EXERCISE
Write out only the lines from the line that holds "D210: schottky SS14" to the end of the listing below, inclusive, with the pictures omitted.

INFORMATION
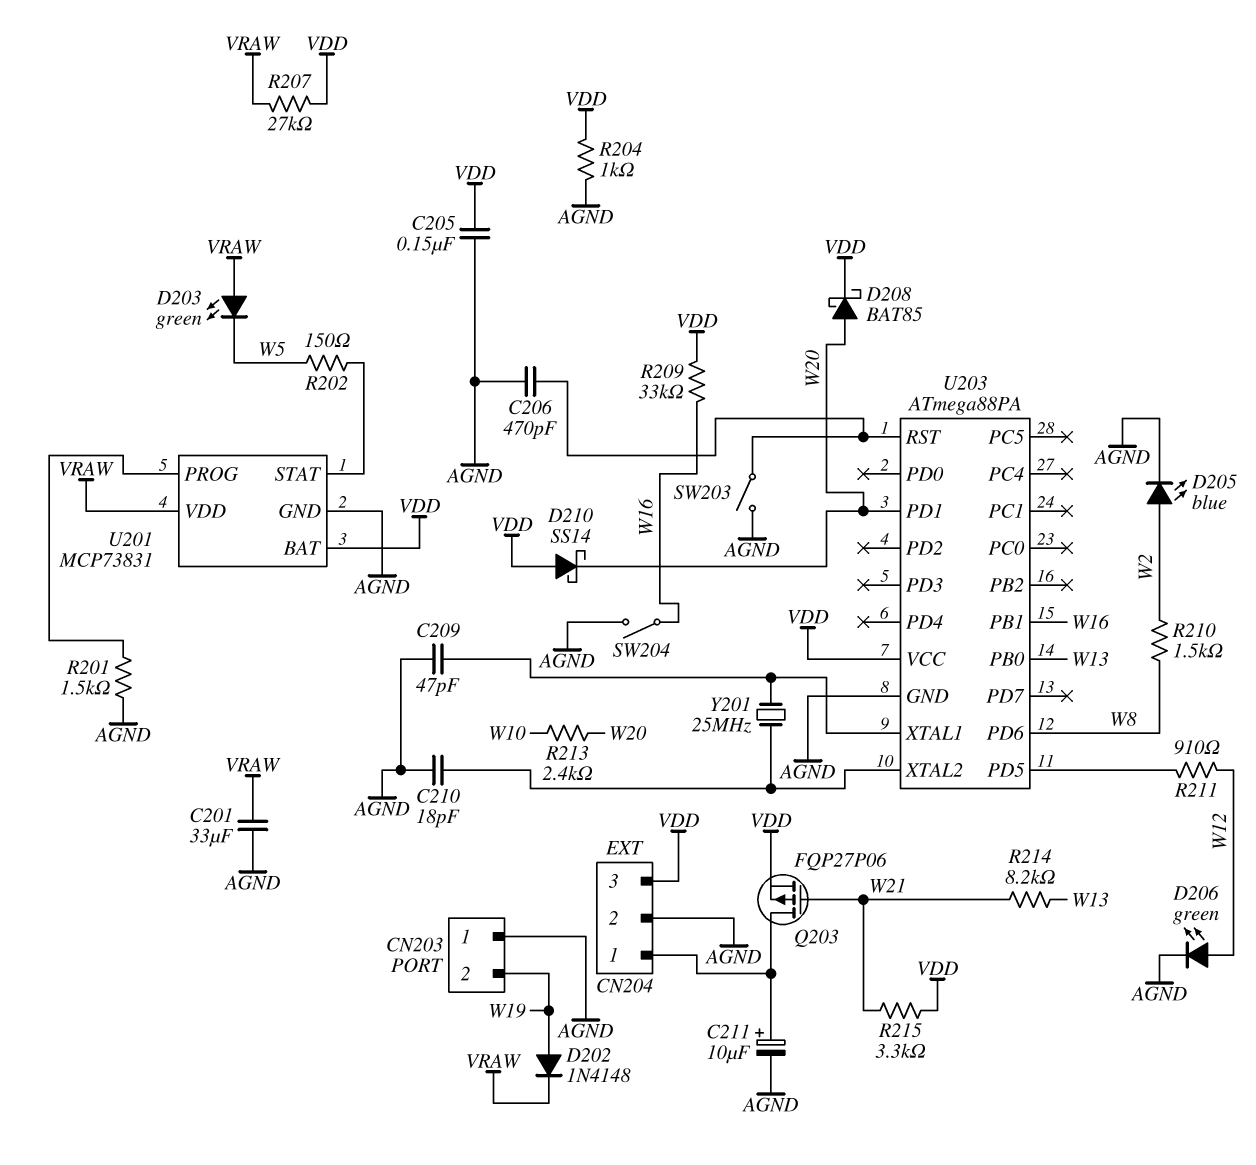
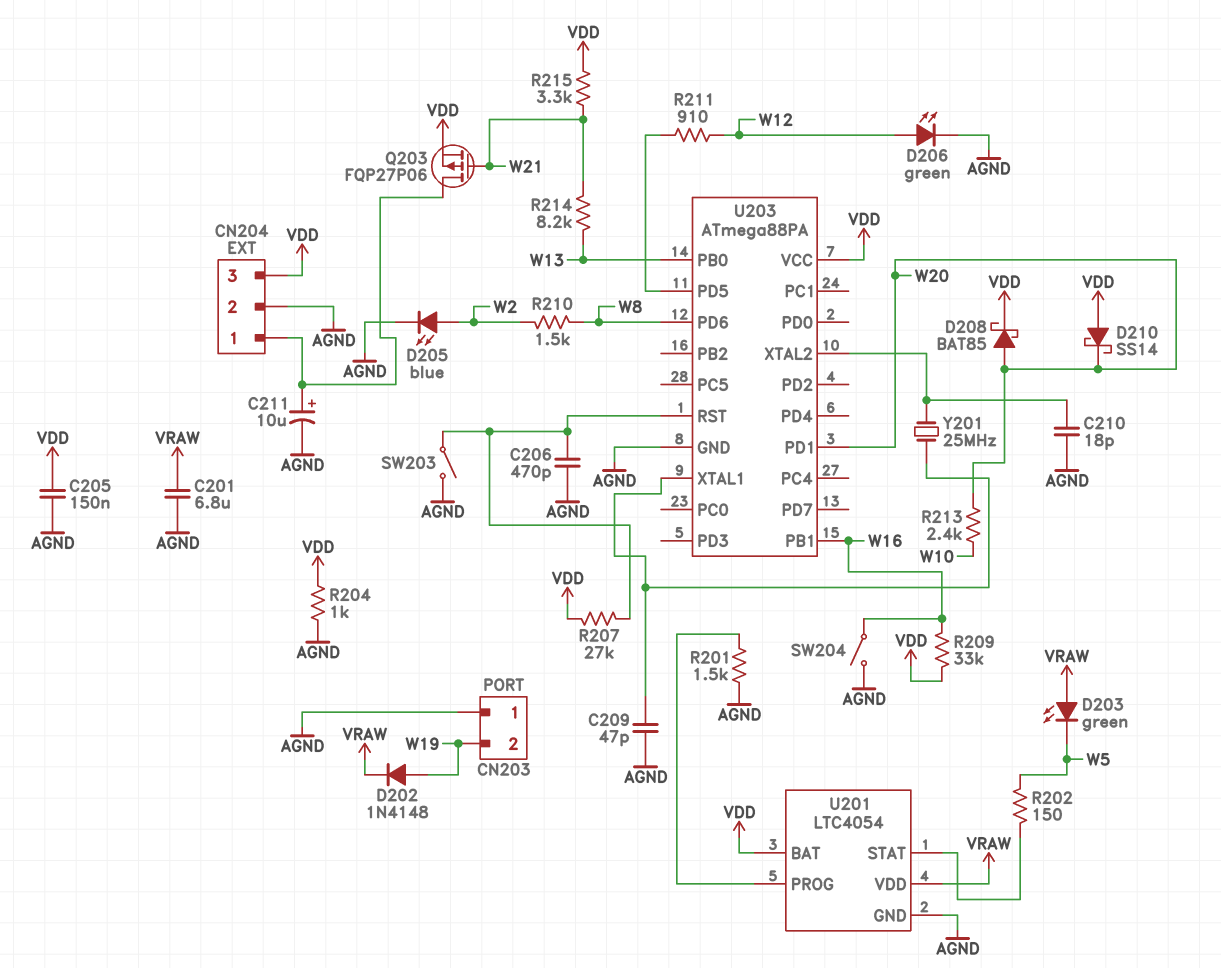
C201: 33uF (AGND, VRAW) -> 6.8uF (AGND, VRAW)
R207: 27k (VDD, VRAW) -> 27k (U203/RST, VDD)
U201: MCP73831 -> LTC4054

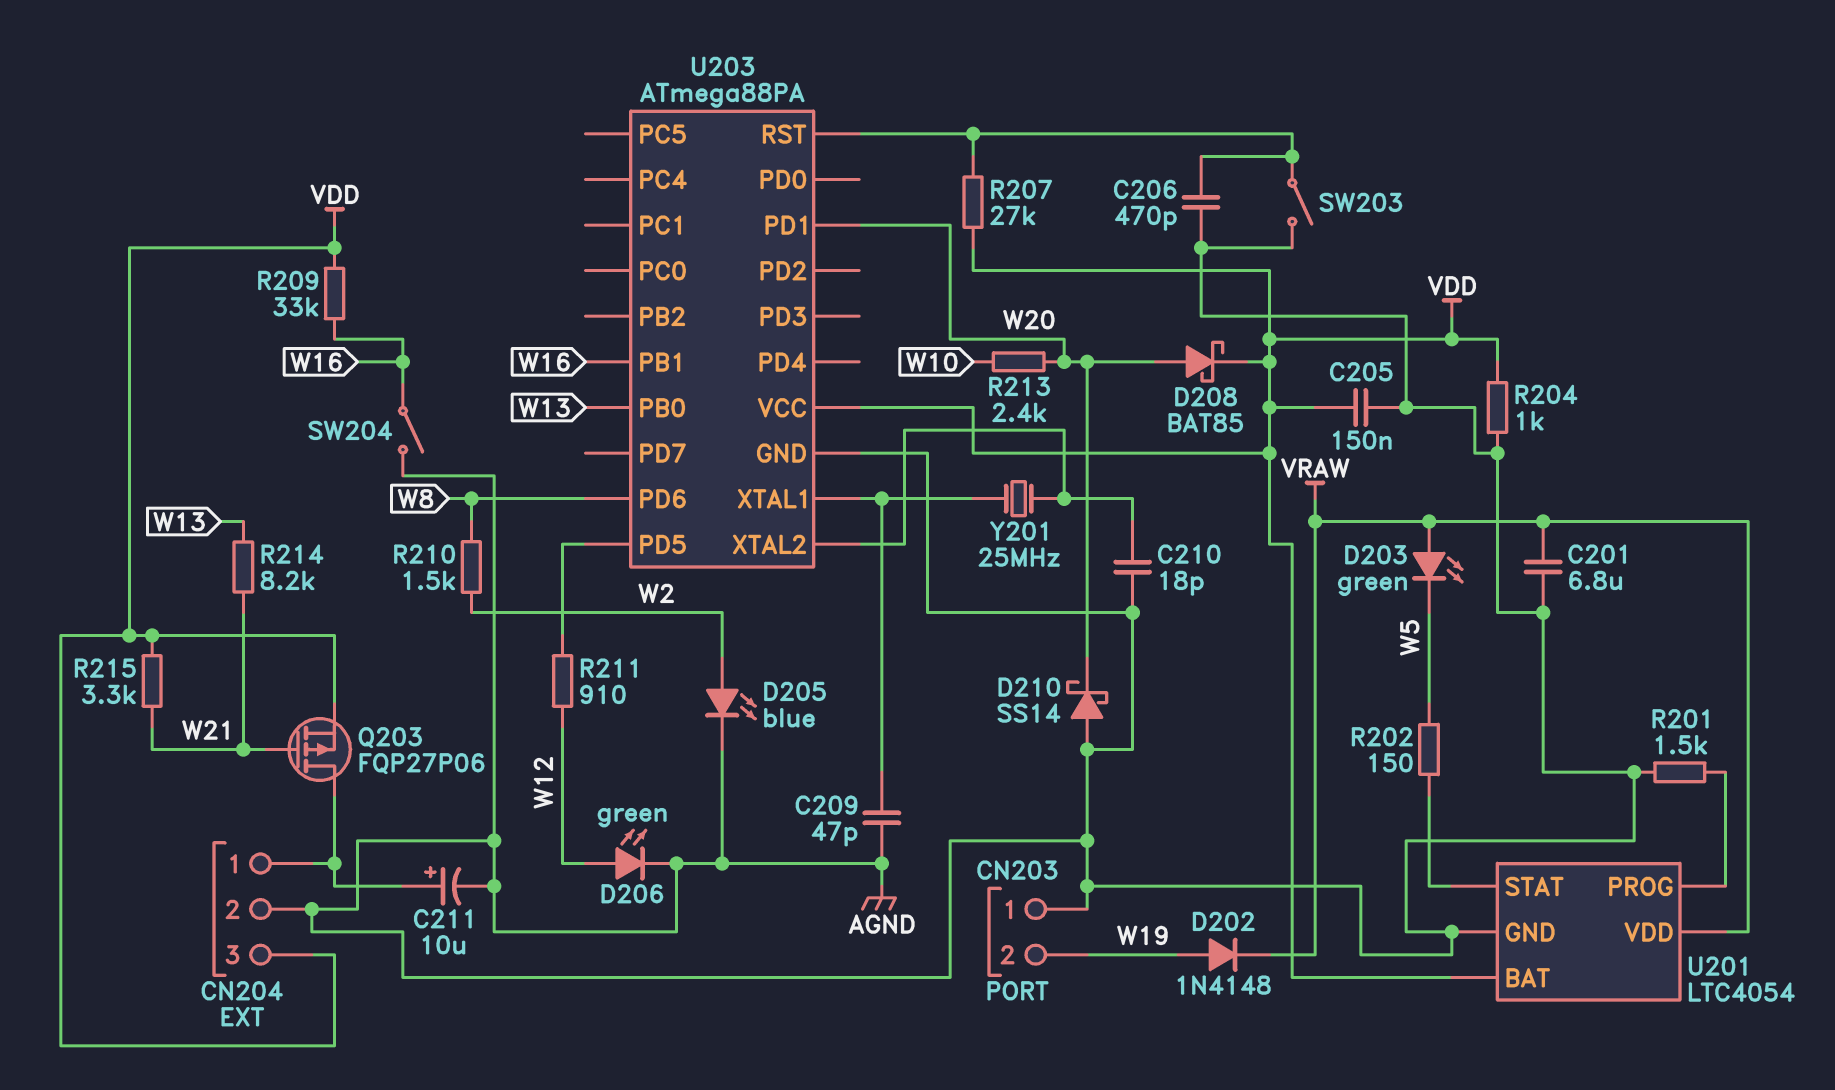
D210: schottky SS14 (A VDD, K W20) -> schottky SS14 (A AGND, K W20)

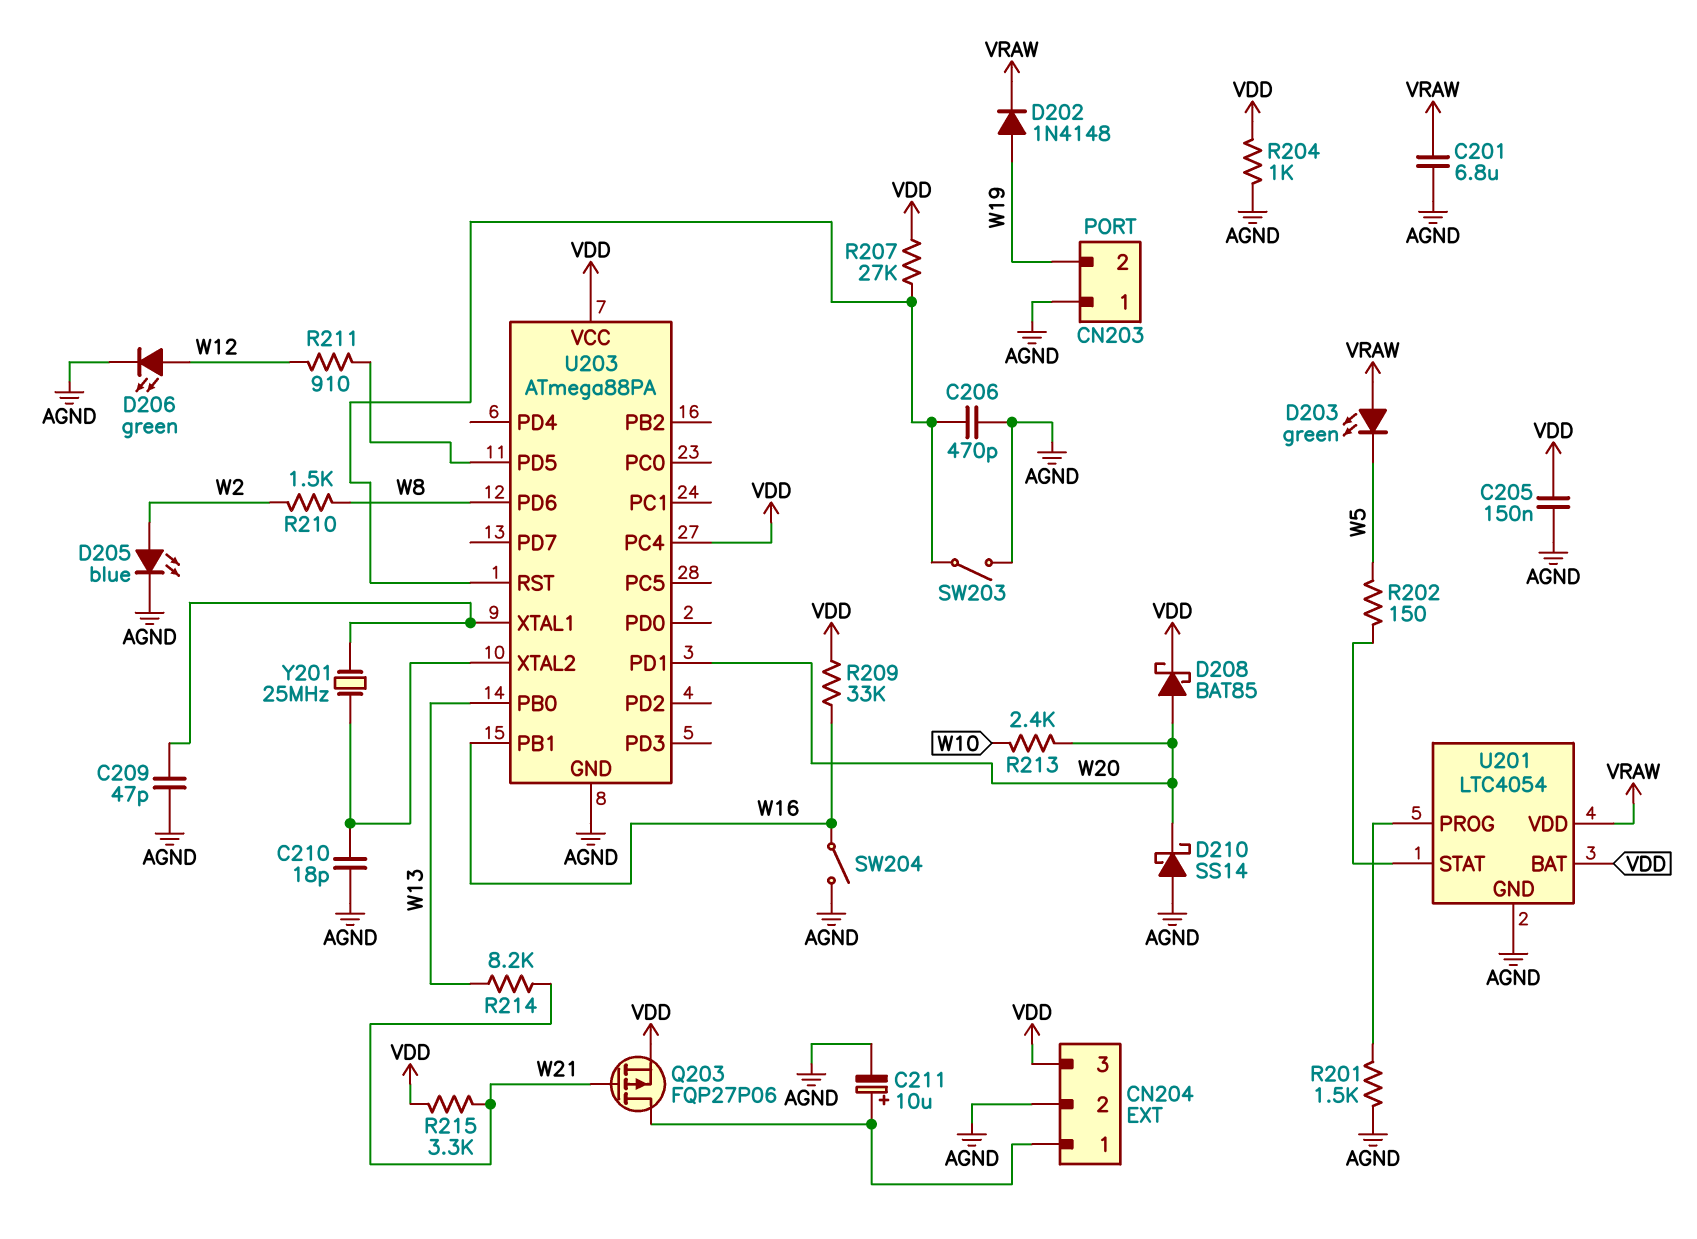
U203 pin PC4: none -> VDD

TASK ANSWER
D210: schottky SS14 (A VDD, K W20) -> schottky SS14 (A AGND, K W20)

U203 pin PC4: none -> VDD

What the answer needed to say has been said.